** Opening The data block **

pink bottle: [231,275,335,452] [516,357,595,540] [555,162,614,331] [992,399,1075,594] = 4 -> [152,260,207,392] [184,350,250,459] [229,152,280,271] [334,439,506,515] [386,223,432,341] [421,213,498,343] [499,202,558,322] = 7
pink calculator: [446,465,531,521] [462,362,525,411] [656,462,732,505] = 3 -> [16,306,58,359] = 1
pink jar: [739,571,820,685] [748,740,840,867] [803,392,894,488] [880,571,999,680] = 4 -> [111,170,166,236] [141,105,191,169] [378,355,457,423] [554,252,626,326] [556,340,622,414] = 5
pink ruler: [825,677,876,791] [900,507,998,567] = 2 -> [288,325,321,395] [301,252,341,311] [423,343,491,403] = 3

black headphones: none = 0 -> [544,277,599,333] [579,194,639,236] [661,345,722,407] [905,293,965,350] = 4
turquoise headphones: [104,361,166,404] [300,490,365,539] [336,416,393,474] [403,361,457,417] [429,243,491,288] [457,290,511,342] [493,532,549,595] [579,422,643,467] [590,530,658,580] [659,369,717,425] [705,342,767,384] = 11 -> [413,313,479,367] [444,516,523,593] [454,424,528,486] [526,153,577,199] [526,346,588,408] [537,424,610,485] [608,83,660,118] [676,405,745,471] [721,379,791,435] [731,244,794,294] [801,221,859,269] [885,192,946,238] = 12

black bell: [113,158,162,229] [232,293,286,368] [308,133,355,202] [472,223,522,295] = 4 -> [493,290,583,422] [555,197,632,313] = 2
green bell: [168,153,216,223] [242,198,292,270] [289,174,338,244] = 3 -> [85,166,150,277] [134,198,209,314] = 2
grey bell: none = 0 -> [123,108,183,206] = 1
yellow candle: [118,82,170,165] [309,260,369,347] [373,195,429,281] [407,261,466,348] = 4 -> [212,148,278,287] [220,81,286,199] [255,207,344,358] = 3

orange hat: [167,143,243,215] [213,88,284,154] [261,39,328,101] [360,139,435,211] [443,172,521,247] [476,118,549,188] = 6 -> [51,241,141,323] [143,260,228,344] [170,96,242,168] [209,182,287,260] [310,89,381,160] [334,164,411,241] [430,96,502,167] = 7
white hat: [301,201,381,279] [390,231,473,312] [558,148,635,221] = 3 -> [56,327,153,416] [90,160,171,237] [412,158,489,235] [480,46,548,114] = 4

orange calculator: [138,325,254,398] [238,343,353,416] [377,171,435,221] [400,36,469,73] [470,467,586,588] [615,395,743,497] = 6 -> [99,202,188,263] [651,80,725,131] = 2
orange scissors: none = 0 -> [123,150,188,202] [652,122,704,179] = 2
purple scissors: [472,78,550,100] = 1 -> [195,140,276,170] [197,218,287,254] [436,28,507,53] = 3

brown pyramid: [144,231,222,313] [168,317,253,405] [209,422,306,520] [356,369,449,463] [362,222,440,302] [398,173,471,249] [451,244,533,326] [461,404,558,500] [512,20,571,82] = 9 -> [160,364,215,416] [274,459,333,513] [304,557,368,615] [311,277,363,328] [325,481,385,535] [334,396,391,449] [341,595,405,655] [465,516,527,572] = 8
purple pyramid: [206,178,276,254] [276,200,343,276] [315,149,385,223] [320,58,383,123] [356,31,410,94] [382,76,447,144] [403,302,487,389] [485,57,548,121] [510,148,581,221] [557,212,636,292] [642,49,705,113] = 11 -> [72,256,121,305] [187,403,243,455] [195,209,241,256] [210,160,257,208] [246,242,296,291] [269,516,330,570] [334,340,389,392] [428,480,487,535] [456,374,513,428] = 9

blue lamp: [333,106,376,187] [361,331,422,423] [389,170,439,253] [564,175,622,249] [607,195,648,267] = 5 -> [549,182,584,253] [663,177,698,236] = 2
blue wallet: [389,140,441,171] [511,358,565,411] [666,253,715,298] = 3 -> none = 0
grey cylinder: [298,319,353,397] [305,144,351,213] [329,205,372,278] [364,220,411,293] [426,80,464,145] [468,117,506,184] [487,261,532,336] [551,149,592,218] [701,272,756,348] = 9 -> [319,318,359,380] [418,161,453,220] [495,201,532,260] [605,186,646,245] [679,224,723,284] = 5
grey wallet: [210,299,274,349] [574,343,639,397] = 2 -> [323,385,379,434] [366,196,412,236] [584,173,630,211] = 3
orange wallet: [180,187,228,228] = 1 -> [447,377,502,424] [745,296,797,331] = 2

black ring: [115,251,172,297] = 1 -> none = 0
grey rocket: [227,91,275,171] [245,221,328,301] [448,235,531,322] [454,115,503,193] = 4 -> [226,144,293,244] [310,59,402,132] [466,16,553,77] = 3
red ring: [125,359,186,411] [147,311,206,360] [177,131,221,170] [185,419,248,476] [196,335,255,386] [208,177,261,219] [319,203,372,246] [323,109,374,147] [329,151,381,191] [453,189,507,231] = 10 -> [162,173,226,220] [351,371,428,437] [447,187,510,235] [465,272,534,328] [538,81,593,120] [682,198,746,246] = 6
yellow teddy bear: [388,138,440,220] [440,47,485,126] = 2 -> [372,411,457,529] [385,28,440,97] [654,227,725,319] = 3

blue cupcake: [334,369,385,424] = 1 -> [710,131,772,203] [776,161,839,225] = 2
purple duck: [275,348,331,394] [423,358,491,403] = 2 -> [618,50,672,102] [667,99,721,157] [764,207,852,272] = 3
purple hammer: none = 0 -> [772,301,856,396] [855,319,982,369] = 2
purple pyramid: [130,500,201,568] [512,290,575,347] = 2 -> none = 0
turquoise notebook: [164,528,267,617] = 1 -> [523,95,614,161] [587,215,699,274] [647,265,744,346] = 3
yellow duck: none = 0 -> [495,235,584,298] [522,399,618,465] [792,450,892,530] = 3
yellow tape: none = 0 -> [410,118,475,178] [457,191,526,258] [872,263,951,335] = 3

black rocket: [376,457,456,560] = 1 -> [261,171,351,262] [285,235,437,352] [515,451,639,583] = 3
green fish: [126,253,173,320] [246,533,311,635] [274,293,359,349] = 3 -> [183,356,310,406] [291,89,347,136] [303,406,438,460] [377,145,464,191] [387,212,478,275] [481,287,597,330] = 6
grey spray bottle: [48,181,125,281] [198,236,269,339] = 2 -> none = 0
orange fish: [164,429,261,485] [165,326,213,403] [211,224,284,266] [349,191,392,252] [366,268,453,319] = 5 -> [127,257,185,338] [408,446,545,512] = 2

** Closing The data block **

Work to be completed: If a line comes after the one with "turquoise headphones: [104,361,166,404]", leave it out; reproduce exactly every line of the material from the first up to and including that one.

Response area:
pink bottle: [231,275,335,452] [516,357,595,540] [555,162,614,331] [992,399,1075,594] = 4 -> [152,260,207,392] [184,350,250,459] [229,152,280,271] [334,439,506,515] [386,223,432,341] [421,213,498,343] [499,202,558,322] = 7
pink calculator: [446,465,531,521] [462,362,525,411] [656,462,732,505] = 3 -> [16,306,58,359] = 1
pink jar: [739,571,820,685] [748,740,840,867] [803,392,894,488] [880,571,999,680] = 4 -> [111,170,166,236] [141,105,191,169] [378,355,457,423] [554,252,626,326] [556,340,622,414] = 5
pink ruler: [825,677,876,791] [900,507,998,567] = 2 -> [288,325,321,395] [301,252,341,311] [423,343,491,403] = 3

black headphones: none = 0 -> [544,277,599,333] [579,194,639,236] [661,345,722,407] [905,293,965,350] = 4
turquoise headphones: [104,361,166,404] [300,490,365,539] [336,416,393,474] [403,361,457,417] [429,243,491,288] [457,290,511,342] [493,532,549,595] [579,422,643,467] [590,530,658,580] [659,369,717,425] [705,342,767,384] = 11 -> [413,313,479,367] [444,516,523,593] [454,424,528,486] [526,153,577,199] [526,346,588,408] [537,424,610,485] [608,83,660,118] [676,405,745,471] [721,379,791,435] [731,244,794,294] [801,221,859,269] [885,192,946,238] = 12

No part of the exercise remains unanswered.